*** Opening of PROVIDED MATERIAL ***

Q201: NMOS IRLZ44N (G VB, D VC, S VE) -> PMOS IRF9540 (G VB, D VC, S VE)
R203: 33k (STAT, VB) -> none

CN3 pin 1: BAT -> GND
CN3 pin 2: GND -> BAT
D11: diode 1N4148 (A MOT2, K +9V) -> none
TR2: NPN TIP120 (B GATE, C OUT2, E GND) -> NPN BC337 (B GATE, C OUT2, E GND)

*** Close of PROVIDED MATERIAL ***
*** Opening of PROVIDED MATERIAL ***

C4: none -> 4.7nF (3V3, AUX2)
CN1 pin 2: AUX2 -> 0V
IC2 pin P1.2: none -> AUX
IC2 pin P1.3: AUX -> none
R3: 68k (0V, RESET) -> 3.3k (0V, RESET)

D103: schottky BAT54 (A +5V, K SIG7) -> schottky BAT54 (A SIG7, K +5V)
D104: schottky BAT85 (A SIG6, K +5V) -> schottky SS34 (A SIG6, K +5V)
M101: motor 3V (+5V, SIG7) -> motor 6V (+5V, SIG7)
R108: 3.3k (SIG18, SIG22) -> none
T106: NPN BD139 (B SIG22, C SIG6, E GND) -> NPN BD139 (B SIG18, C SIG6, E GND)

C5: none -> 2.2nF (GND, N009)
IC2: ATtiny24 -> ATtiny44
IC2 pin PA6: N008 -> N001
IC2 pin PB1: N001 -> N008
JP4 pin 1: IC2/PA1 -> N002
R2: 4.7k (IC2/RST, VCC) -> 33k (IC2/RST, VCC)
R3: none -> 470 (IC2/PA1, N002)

*** Close of PROVIDED MATERIAL ***
*** Opening of PROVIDED MATERIAL ***

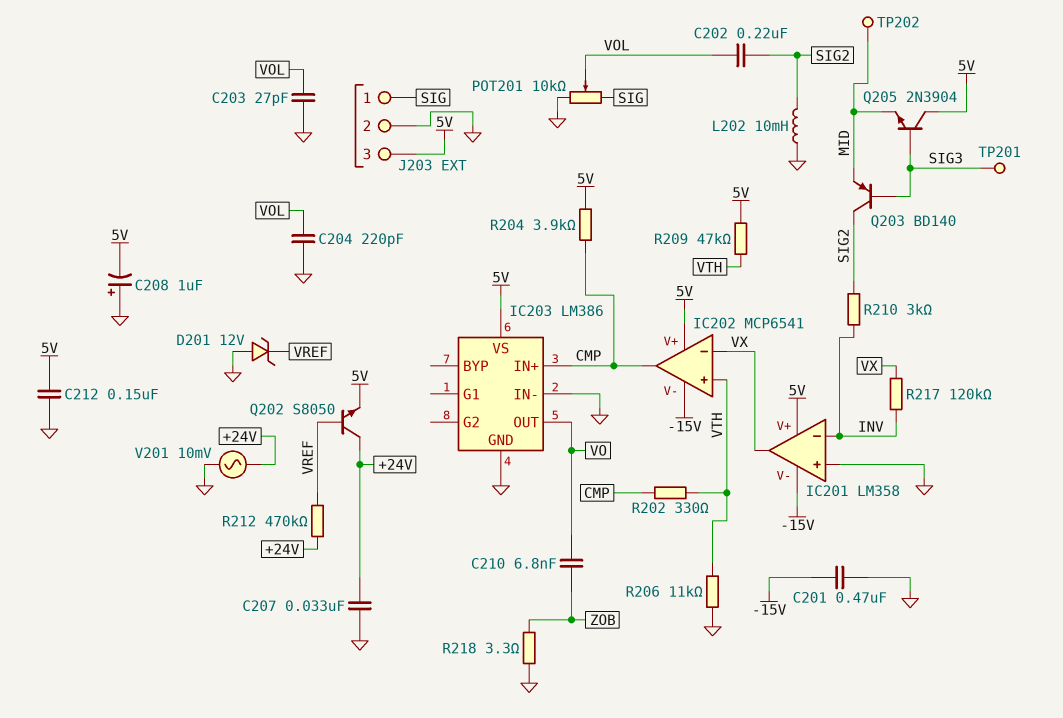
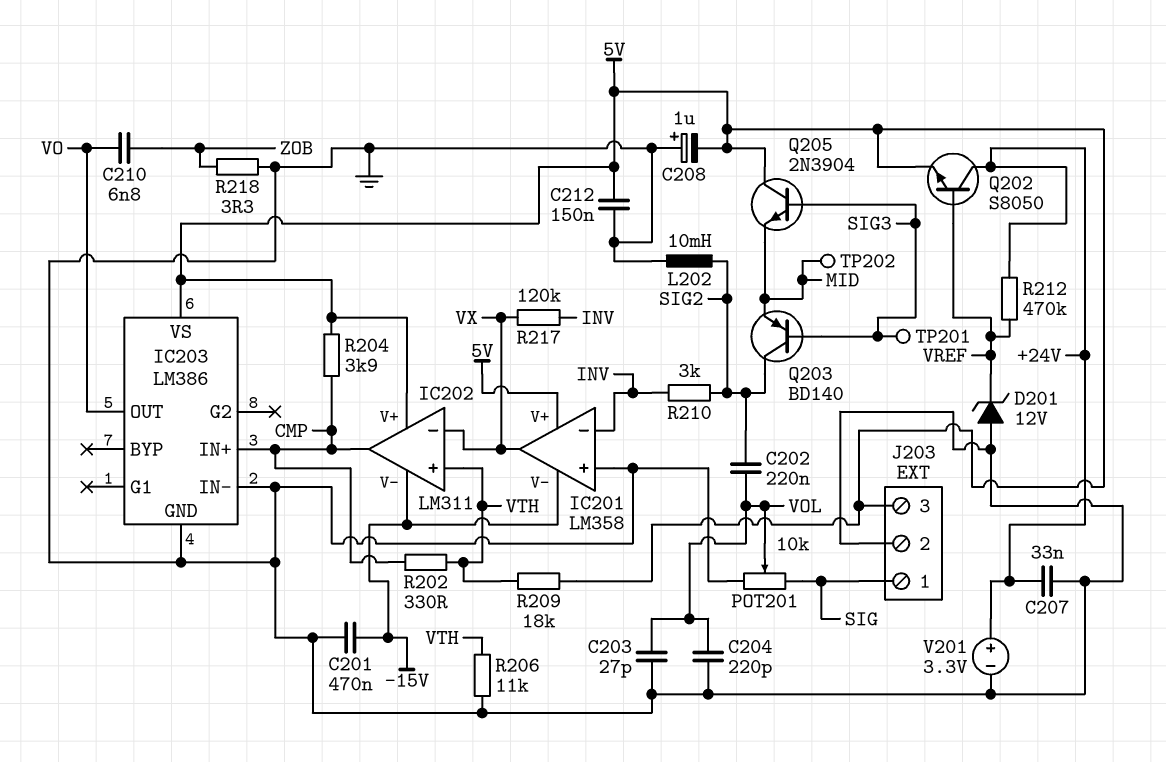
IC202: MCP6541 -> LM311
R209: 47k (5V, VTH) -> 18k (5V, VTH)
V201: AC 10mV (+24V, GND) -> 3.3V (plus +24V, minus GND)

*** Close of PROVIDED MATERIAL ***

[PROBLEM TO WORK ON] What do the lines above say from the one containing "JP4 pin 1: IC2/PA1 -> N002" down to the one containing "R3: none -> 470 (IC2/PA1, N002)"? Return them exactly, both end lines included, and only them.

[EXPECTED ANSWER]
JP4 pin 1: IC2/PA1 -> N002
R2: 4.7k (IC2/RST, VCC) -> 33k (IC2/RST, VCC)
R3: none -> 470 (IC2/PA1, N002)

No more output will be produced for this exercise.